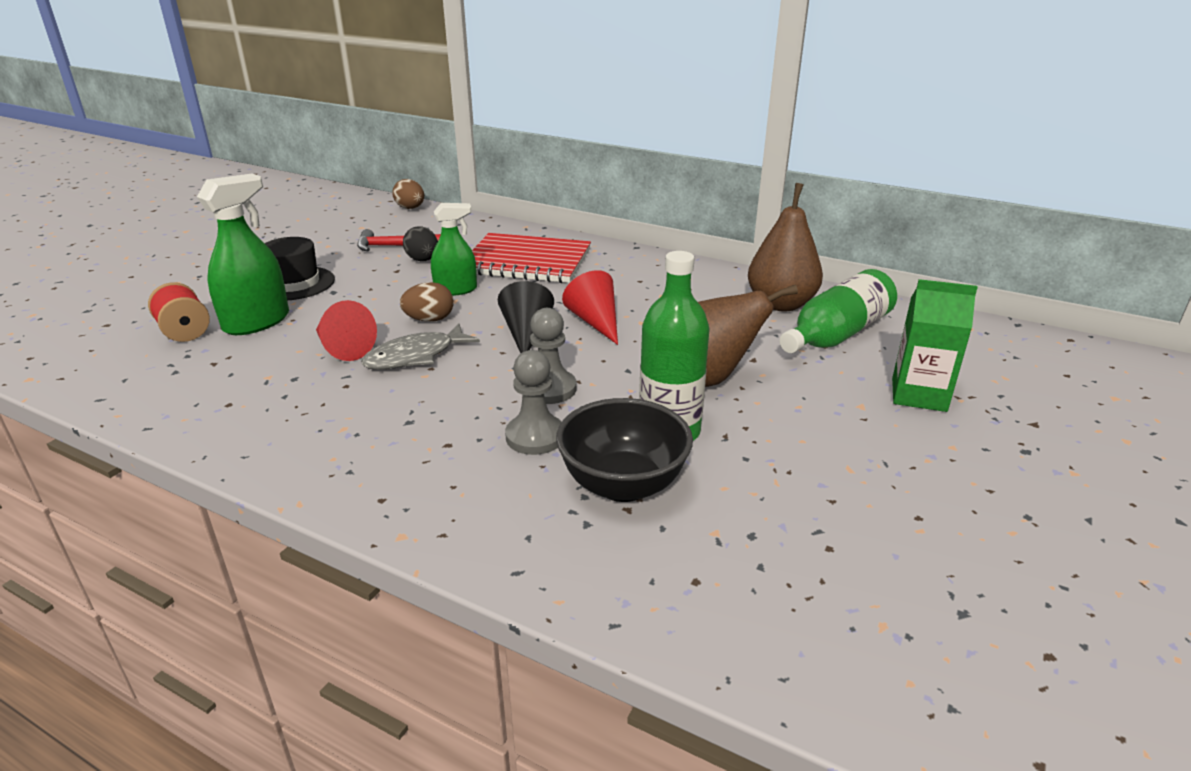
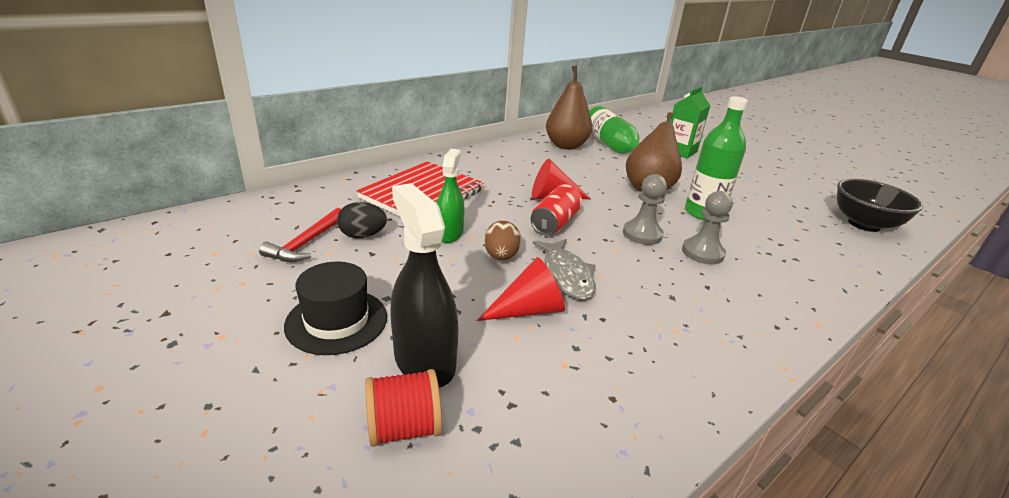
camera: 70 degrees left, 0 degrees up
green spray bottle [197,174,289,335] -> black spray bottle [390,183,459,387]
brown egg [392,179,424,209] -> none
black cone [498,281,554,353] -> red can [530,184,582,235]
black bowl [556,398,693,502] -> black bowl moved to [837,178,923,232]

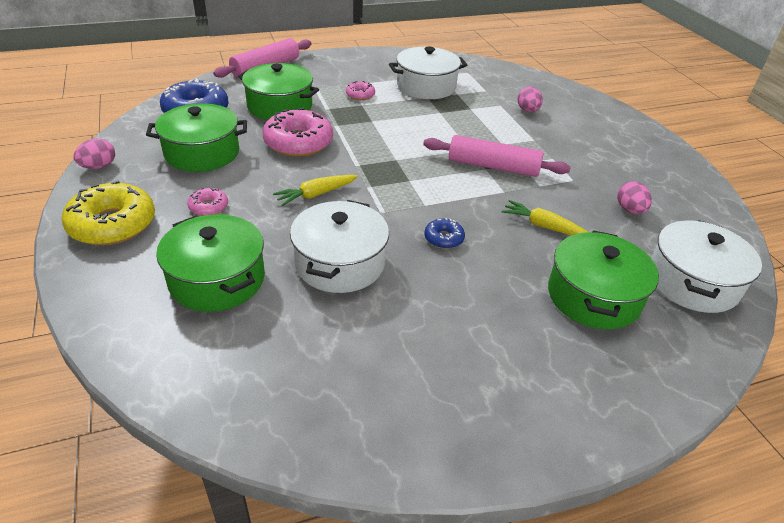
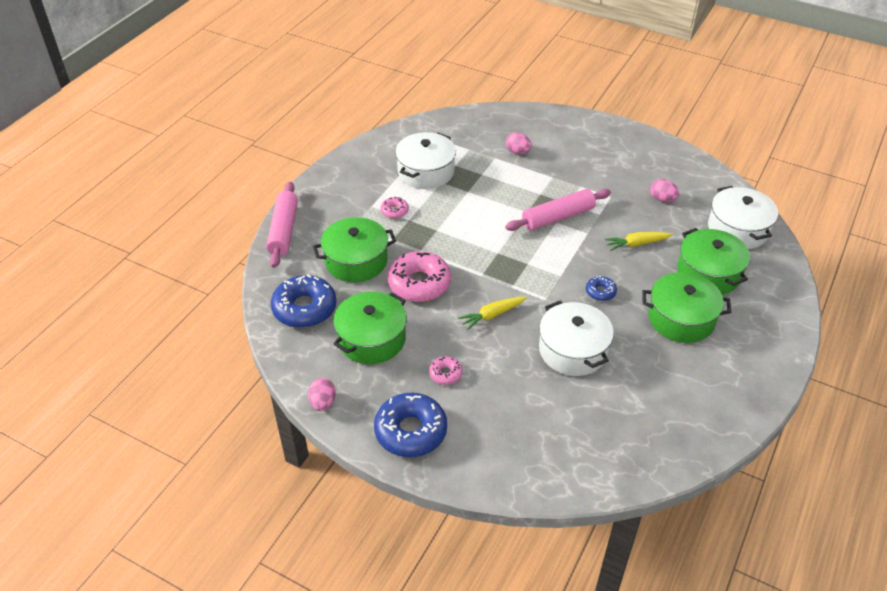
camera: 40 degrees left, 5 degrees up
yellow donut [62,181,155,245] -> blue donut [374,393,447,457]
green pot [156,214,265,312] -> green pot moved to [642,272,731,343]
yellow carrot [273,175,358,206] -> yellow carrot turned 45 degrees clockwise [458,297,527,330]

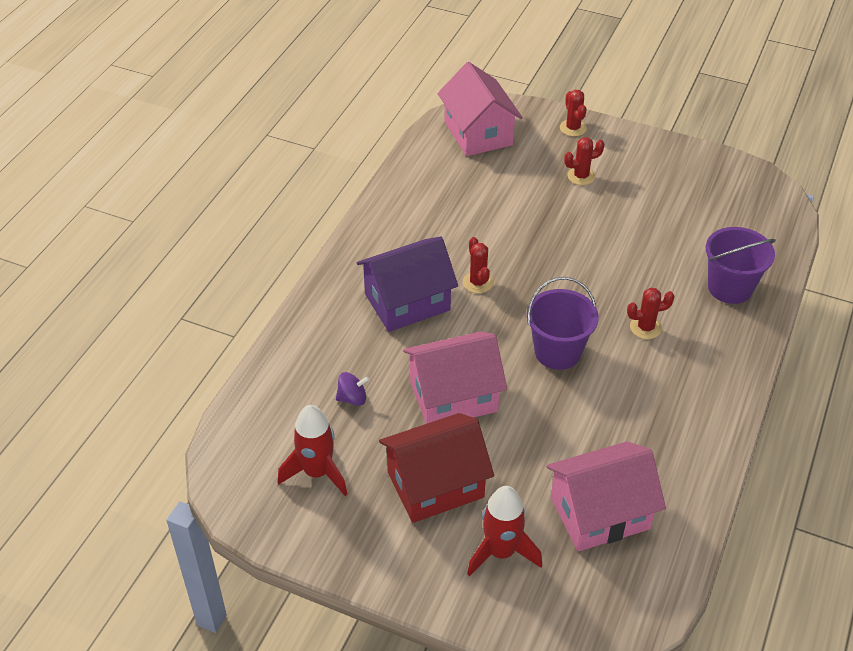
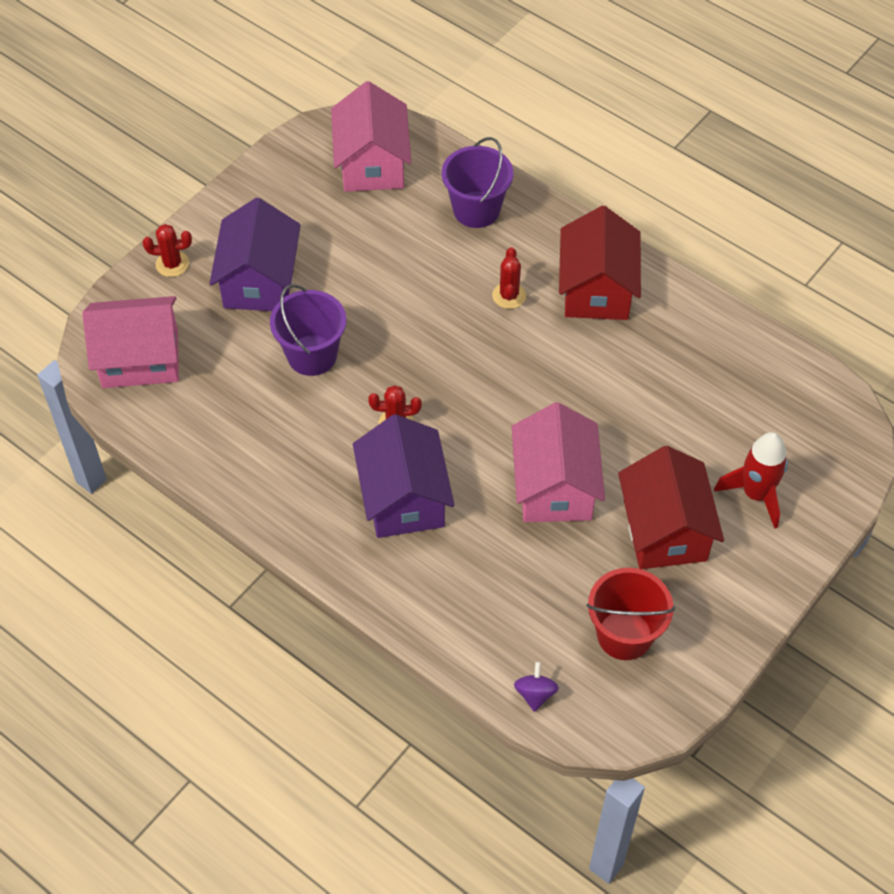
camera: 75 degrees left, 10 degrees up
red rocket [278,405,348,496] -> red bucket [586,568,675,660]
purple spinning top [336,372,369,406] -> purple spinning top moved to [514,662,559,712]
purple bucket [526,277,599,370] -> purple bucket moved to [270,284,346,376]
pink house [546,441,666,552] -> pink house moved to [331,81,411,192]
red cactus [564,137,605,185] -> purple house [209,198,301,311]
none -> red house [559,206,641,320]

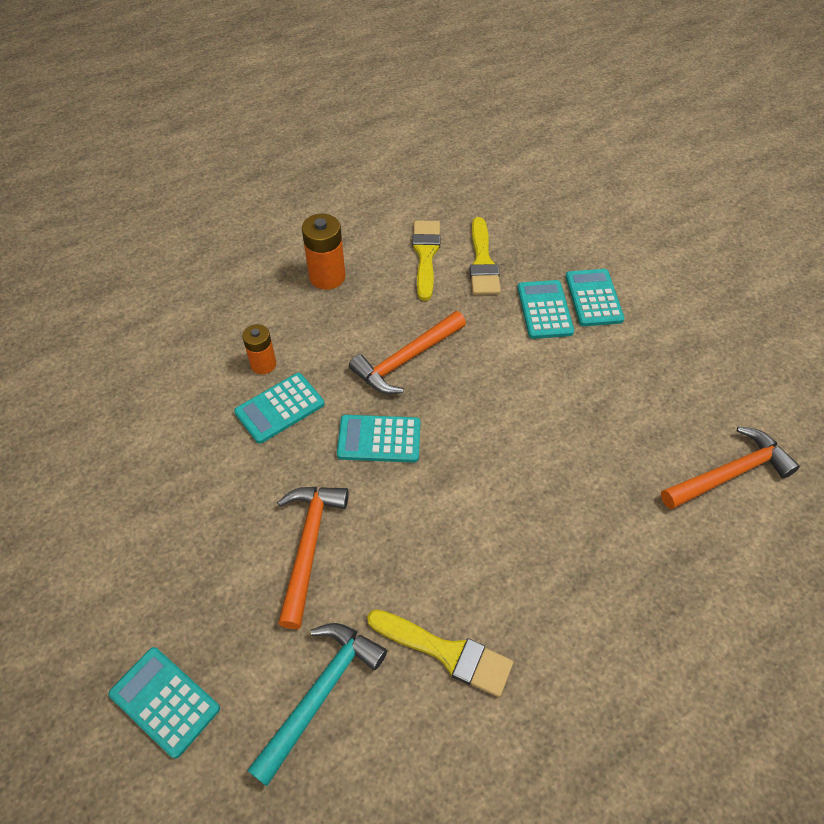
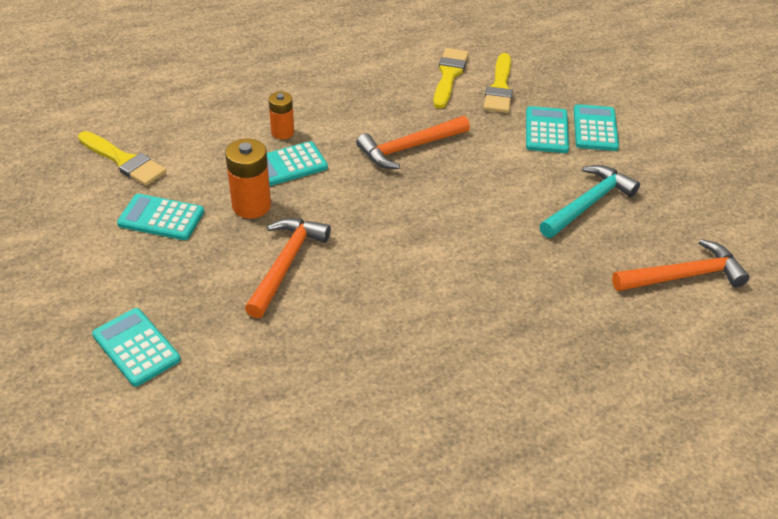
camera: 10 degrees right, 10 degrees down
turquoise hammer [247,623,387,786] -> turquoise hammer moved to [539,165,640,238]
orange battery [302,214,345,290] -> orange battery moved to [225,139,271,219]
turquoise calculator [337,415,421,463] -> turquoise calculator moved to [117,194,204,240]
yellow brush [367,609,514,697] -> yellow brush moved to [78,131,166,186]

- - -

> [AIM OF THE EXERCISE] A line qualifies when it holds the word "left"; report all qualifying lines from the records above.

> [RESULT OF THIS EXERCISE]
camera: 70 degrees left, 0 degrees up
camera: 40 degrees left, 5 degrees up
camera: 75 degrees left, 10 degrees up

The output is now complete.